» **Exercise**: Using the material below, print the line that contains "SD pin SCK: GP22 -> GP27", the line that contains "TOF pin SDA: GP16 -> GP19", and every line in between, exactly and nothing else.

» **Extracted records**:
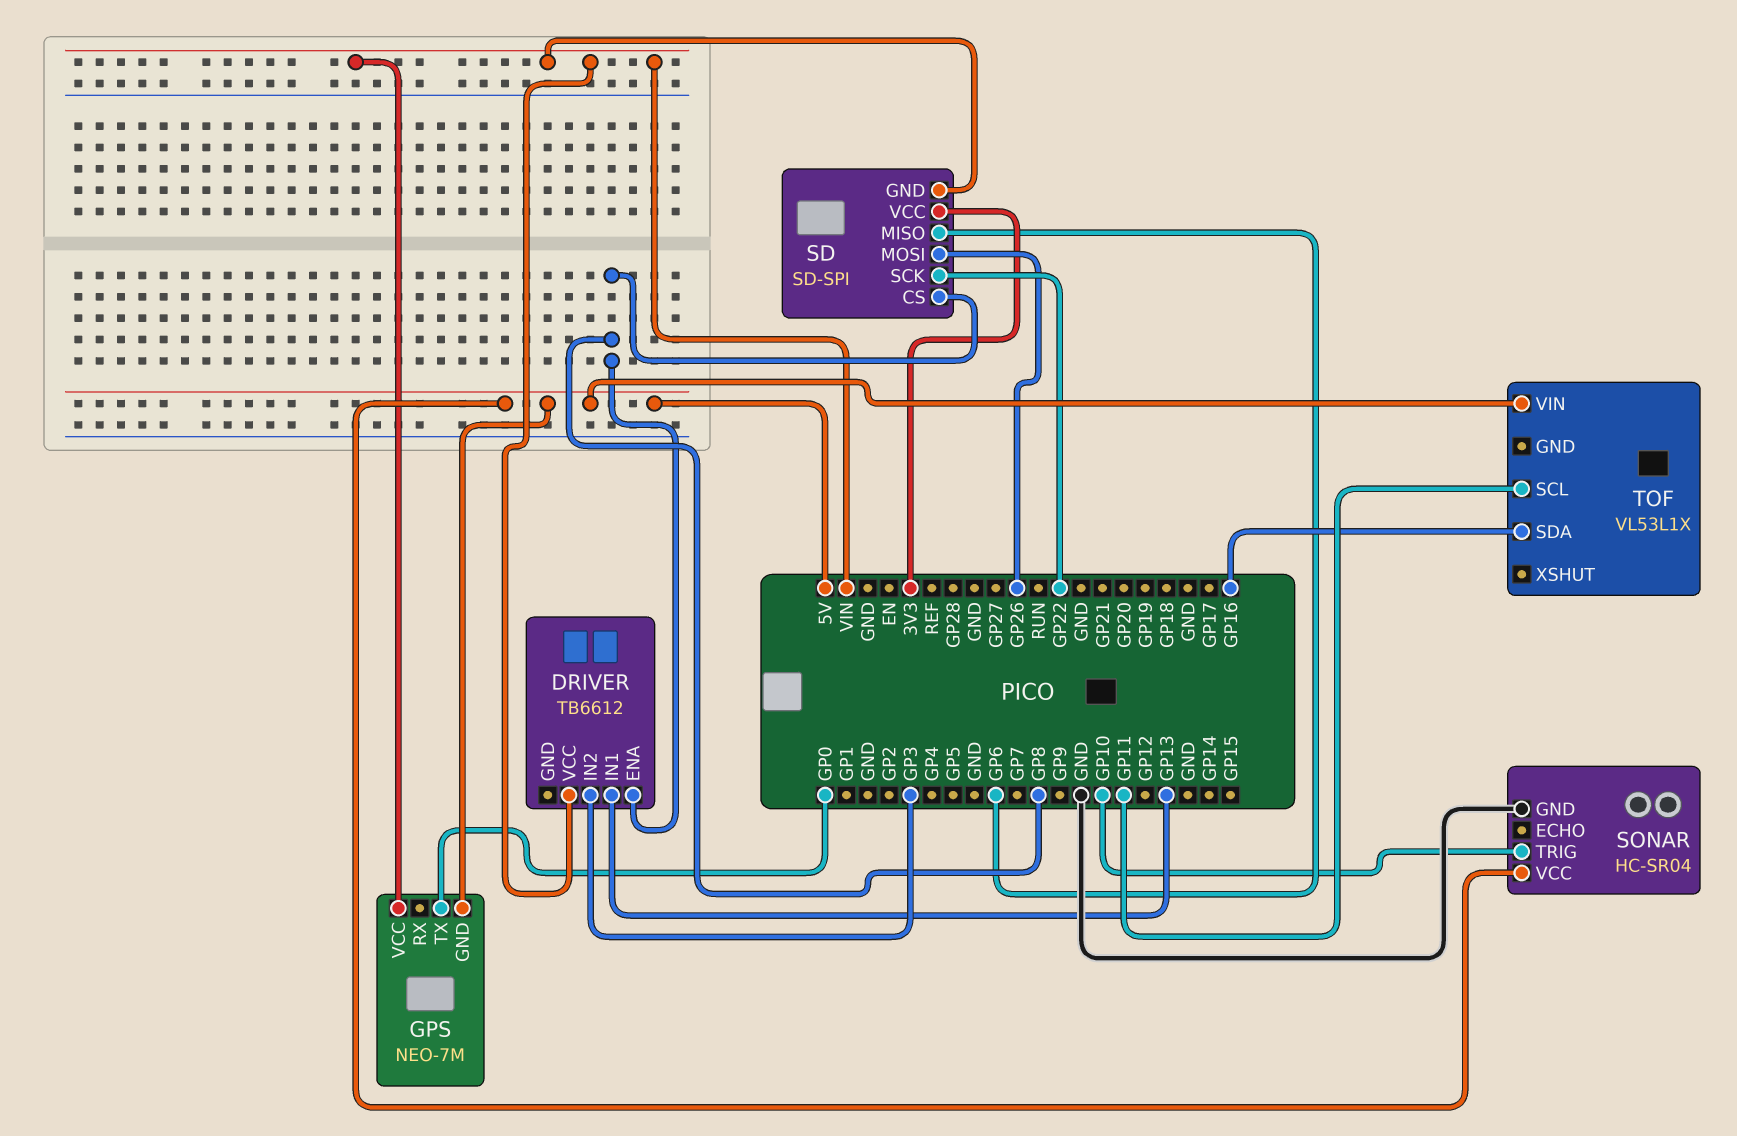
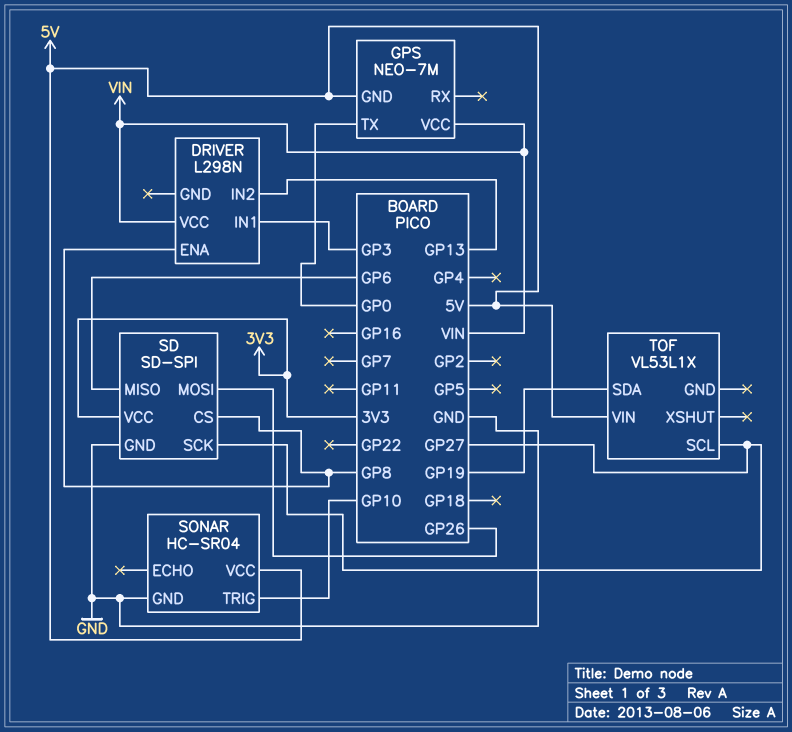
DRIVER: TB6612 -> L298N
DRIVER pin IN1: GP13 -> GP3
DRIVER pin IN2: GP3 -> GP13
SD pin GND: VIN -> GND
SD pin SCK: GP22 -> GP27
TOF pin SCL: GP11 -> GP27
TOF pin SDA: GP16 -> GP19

* * *

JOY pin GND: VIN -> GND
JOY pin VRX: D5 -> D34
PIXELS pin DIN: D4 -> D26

...

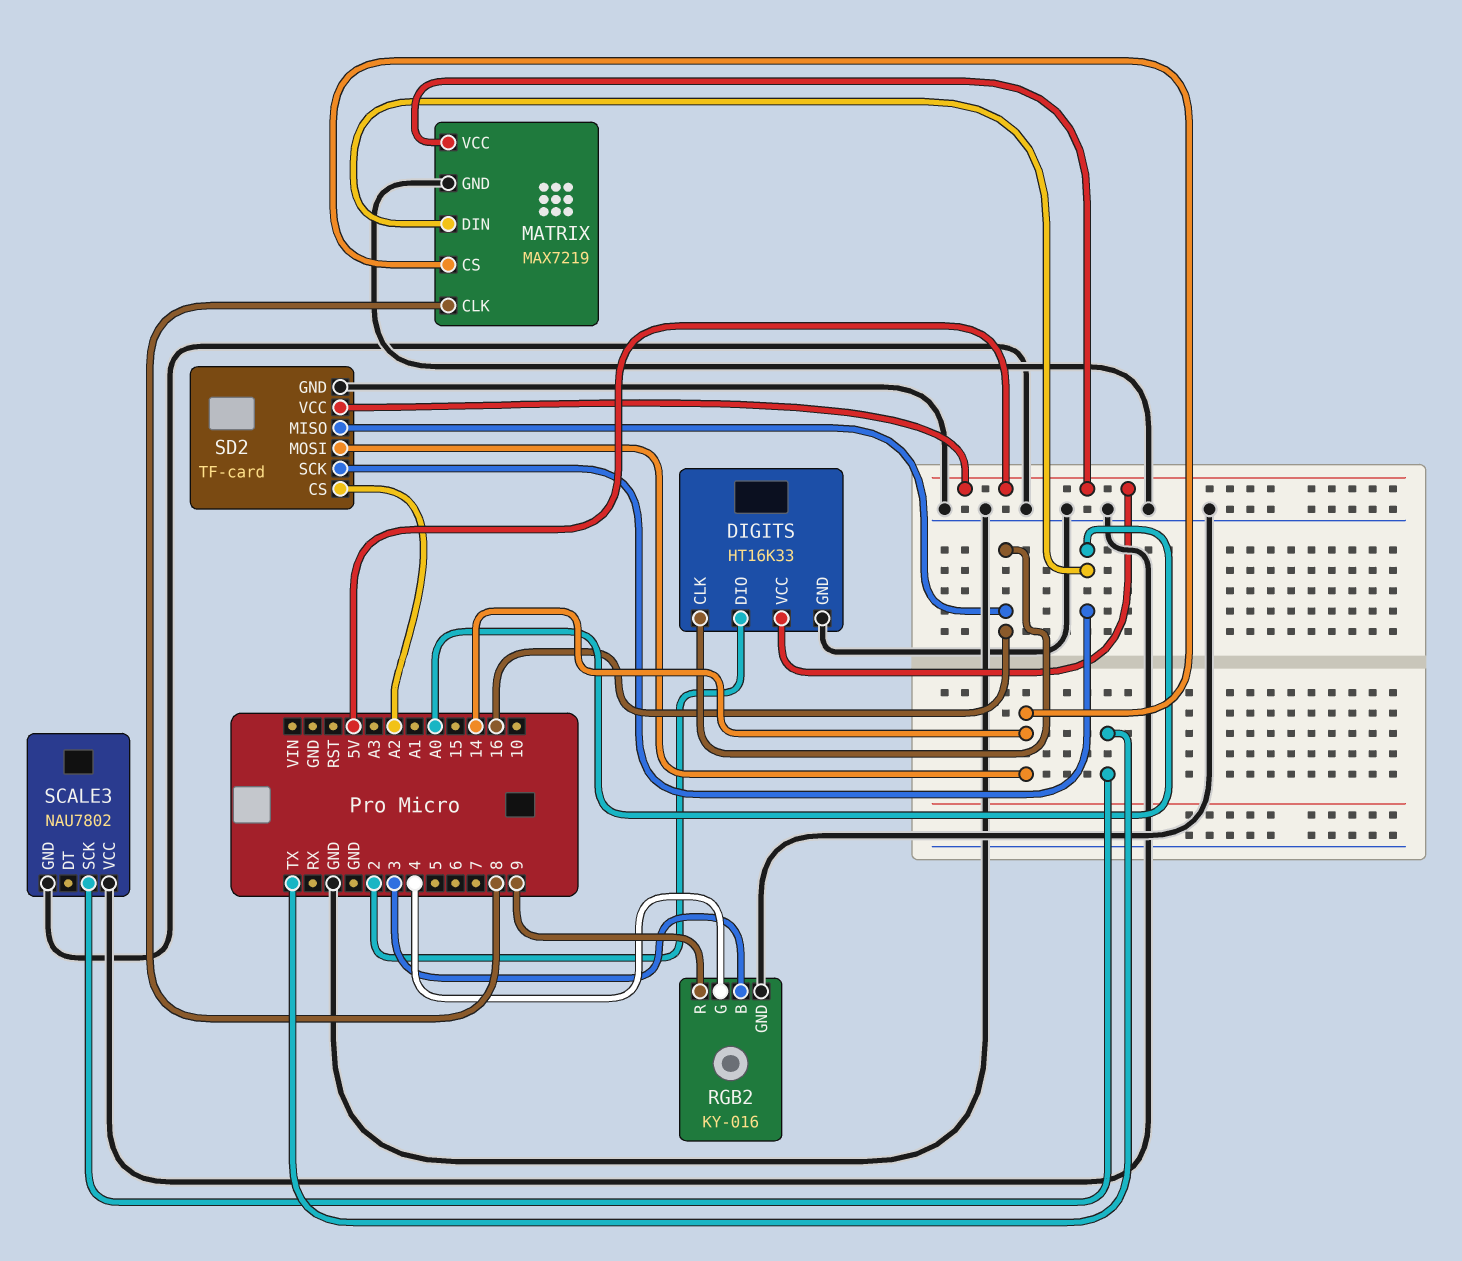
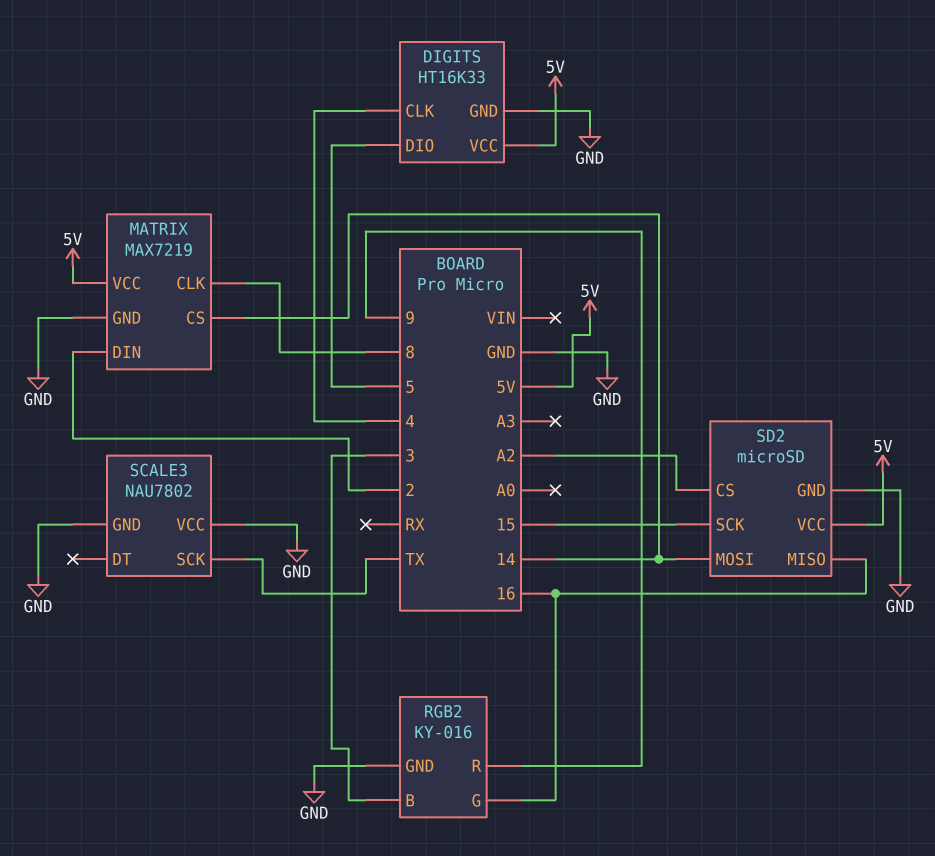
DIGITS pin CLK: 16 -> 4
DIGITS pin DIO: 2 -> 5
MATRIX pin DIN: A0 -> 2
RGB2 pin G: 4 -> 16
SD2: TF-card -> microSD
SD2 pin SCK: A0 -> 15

» **Solved exercise**:
SD pin SCK: GP22 -> GP27
TOF pin SCL: GP11 -> GP27
TOF pin SDA: GP16 -> GP19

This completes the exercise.